Detected change data:

╭──

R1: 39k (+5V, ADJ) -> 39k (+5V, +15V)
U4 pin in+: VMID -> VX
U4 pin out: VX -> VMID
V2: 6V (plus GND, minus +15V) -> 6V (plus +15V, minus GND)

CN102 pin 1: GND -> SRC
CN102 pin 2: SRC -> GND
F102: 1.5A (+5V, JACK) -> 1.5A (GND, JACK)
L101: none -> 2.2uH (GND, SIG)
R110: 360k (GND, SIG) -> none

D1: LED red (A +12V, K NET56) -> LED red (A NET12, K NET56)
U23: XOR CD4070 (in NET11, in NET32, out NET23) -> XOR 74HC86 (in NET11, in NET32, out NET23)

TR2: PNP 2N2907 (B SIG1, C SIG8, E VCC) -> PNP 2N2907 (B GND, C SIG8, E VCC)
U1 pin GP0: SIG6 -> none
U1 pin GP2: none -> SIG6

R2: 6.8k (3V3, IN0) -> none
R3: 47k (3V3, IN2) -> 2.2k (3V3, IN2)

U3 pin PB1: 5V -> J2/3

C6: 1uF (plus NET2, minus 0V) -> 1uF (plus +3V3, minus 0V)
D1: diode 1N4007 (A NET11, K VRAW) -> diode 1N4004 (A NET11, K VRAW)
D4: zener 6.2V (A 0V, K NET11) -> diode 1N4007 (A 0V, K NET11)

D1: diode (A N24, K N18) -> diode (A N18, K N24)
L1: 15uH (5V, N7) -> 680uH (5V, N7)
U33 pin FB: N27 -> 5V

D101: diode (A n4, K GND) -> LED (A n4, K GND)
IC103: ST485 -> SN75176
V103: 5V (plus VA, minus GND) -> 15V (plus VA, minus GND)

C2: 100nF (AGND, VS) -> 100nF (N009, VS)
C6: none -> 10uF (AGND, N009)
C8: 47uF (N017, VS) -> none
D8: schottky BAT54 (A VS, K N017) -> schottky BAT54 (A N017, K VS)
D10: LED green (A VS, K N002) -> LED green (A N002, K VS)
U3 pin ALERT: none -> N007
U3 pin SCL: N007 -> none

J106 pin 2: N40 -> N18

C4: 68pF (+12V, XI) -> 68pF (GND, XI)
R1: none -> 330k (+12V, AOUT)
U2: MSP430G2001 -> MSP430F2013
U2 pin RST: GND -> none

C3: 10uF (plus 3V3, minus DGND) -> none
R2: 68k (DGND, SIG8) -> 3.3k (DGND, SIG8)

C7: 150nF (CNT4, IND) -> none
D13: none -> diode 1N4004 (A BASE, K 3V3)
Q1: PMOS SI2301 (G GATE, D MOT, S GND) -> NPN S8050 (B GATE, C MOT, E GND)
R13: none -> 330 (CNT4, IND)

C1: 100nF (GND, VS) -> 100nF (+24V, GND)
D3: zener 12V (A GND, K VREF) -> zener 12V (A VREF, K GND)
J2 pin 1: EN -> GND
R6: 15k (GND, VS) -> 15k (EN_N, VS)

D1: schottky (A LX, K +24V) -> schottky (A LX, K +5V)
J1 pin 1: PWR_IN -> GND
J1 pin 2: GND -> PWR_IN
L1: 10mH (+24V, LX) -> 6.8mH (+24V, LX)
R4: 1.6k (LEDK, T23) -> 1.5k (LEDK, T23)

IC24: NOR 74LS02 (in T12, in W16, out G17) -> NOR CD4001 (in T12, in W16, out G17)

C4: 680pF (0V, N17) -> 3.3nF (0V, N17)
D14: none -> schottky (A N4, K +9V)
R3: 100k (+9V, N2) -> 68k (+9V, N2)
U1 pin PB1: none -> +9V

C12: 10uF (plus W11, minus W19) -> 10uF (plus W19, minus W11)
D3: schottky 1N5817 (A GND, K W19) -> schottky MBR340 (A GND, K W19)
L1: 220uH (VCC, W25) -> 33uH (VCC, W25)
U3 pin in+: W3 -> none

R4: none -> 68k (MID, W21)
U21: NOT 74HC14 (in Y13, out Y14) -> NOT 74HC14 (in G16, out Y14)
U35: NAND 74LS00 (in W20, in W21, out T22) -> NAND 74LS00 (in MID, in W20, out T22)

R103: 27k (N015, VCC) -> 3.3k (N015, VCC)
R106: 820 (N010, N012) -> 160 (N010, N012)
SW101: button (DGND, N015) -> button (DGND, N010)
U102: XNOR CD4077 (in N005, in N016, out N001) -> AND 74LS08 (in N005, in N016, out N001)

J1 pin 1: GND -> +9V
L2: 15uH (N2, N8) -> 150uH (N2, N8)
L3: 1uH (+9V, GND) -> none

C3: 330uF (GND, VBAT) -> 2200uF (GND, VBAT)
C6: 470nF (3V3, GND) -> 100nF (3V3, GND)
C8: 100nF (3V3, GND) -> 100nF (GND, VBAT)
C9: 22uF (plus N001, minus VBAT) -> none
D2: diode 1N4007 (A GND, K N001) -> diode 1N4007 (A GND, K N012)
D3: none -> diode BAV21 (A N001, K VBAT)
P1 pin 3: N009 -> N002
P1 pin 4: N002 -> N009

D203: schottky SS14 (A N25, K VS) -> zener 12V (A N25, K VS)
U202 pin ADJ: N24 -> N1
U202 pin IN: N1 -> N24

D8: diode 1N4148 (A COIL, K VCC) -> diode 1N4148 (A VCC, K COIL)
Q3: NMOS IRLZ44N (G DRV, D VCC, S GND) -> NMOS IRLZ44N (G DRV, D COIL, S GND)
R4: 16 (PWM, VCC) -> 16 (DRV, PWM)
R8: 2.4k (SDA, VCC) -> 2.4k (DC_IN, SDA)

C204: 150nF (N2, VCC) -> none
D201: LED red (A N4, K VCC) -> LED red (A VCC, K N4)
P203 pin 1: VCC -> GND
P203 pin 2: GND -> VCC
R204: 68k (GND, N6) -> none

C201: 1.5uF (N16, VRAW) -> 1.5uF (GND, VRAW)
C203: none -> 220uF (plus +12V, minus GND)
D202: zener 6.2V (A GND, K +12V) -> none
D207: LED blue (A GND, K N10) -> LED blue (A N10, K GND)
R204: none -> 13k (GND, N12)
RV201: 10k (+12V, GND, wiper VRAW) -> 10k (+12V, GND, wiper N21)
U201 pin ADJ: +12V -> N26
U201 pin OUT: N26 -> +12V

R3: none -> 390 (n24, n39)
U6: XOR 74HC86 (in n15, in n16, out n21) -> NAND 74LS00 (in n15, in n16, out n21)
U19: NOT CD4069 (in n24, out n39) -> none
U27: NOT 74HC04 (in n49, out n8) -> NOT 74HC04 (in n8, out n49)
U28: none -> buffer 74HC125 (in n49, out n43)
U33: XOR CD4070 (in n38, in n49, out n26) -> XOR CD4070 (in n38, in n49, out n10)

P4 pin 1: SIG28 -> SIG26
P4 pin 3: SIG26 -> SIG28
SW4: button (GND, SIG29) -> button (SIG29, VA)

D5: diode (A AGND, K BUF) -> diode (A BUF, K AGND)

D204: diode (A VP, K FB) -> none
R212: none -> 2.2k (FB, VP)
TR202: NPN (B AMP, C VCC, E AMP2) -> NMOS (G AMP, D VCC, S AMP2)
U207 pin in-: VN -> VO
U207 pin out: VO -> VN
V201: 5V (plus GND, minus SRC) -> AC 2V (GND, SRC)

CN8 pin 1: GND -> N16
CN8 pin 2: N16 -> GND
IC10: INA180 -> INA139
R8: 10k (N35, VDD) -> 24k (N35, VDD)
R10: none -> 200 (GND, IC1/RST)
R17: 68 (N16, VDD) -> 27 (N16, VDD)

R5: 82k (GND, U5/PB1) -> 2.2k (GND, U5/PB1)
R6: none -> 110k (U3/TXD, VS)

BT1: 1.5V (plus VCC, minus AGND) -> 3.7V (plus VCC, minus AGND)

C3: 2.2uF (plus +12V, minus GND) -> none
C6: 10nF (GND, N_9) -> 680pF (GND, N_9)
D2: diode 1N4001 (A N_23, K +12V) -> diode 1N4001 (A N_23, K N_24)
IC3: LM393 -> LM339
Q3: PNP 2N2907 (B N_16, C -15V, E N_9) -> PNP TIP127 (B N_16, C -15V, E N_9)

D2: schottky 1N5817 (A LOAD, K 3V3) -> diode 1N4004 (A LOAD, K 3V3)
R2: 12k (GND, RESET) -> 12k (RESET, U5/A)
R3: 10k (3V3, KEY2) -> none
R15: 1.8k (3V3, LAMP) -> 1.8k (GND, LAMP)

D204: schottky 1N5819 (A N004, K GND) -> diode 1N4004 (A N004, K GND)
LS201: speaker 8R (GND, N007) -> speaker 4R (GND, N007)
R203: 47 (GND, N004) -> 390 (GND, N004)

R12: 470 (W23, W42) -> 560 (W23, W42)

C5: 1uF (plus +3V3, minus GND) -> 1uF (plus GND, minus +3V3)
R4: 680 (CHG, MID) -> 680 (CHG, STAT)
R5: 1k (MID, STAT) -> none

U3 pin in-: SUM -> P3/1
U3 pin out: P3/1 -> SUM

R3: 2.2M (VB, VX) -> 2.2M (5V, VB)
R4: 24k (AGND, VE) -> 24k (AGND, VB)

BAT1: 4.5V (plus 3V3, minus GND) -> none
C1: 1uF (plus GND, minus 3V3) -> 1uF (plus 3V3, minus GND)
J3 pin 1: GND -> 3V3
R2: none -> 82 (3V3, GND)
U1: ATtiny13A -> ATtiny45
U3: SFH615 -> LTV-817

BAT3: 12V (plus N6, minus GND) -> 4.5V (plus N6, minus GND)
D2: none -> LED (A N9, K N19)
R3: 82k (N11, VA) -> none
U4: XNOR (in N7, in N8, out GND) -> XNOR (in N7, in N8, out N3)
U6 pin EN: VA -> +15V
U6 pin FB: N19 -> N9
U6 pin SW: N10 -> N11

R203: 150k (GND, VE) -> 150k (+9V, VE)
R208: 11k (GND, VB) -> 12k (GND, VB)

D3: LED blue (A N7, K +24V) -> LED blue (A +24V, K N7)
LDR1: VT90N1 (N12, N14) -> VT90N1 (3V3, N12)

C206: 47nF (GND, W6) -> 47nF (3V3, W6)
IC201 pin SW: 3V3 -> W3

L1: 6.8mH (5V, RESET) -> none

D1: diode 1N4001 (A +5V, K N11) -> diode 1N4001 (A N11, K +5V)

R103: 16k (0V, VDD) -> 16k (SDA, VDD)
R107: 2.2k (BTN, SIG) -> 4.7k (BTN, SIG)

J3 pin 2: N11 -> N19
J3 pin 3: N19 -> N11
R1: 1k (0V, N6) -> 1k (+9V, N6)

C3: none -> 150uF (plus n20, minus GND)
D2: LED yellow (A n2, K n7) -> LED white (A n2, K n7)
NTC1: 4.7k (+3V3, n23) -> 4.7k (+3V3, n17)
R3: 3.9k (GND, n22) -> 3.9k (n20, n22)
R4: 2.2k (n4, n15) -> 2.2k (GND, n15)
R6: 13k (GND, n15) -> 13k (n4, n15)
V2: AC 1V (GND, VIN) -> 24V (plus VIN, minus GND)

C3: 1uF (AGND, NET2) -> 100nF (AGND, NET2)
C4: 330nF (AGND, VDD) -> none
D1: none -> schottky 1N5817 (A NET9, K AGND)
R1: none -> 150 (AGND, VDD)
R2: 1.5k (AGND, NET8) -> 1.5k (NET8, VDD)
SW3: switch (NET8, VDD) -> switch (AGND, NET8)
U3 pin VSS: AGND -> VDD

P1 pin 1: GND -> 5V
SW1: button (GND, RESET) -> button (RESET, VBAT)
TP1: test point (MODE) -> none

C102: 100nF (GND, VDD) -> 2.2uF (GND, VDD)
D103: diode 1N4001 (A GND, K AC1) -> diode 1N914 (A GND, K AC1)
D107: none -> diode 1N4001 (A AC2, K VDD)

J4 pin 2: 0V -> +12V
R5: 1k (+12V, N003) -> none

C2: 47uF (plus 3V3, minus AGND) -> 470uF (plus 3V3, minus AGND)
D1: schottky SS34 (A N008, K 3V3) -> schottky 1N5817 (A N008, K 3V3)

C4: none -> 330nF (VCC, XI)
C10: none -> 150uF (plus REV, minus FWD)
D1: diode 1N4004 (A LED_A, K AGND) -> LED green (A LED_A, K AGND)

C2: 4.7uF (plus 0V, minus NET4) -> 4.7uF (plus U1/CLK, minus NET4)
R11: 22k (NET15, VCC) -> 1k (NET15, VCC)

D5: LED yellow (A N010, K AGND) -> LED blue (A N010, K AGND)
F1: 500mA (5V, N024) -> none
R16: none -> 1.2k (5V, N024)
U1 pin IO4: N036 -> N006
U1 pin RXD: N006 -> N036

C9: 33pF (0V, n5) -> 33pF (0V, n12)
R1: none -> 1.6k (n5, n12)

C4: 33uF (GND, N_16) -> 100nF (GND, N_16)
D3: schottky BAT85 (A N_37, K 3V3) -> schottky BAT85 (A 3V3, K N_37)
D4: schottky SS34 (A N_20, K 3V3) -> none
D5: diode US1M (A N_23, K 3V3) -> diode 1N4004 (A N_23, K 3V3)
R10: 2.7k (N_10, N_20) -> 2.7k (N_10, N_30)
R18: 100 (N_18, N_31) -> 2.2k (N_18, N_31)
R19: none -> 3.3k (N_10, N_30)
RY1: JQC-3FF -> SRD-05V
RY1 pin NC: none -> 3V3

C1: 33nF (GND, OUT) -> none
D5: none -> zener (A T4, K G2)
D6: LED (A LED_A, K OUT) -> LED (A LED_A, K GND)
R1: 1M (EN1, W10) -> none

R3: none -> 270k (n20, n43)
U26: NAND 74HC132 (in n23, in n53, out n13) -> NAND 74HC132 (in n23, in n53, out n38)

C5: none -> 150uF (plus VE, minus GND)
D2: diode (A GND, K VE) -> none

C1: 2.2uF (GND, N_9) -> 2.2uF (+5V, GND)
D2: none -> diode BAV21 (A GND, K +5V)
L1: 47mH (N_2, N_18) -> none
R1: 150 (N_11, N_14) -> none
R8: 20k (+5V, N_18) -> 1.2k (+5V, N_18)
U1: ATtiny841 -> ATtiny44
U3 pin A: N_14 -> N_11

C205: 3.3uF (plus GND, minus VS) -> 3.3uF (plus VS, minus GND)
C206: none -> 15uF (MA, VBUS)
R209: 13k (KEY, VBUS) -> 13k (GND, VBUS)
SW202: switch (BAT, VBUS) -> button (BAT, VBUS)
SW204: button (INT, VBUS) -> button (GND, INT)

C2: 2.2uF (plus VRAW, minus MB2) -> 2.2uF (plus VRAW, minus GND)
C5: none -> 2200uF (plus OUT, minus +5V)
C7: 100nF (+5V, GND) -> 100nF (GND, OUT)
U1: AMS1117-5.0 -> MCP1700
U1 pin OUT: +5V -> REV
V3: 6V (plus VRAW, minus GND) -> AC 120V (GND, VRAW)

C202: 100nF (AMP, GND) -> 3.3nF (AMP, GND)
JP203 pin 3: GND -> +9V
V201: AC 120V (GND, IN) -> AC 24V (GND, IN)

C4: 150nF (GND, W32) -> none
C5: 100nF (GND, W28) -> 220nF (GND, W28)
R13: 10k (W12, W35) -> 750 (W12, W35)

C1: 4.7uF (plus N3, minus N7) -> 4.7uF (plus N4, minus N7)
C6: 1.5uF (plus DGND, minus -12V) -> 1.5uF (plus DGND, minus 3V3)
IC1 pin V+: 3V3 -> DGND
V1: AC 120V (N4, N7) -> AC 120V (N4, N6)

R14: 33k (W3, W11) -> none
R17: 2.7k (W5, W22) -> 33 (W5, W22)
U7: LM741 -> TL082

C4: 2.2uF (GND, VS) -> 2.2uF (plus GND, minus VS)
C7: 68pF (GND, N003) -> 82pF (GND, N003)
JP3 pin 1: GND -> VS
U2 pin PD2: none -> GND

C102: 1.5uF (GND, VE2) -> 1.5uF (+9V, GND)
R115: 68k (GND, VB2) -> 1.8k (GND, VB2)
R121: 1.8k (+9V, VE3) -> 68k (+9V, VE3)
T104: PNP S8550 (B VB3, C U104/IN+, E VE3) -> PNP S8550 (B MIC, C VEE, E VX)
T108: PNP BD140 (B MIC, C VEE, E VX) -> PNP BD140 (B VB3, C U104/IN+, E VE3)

╰──

Your instructions: Beginning at the line above with "R3: 10k (3V3, KEY2) -> none" and finishing at the line with "R12: 470 (W23, W42) -> 560 (W23, W42)", return each line exactly and return nothing else.

Answer box:
R3: 10k (3V3, KEY2) -> none
R15: 1.8k (3V3, LAMP) -> 1.8k (GND, LAMP)

D204: schottky 1N5819 (A N004, K GND) -> diode 1N4004 (A N004, K GND)
LS201: speaker 8R (GND, N007) -> speaker 4R (GND, N007)
R203: 47 (GND, N004) -> 390 (GND, N004)

R12: 470 (W23, W42) -> 560 (W23, W42)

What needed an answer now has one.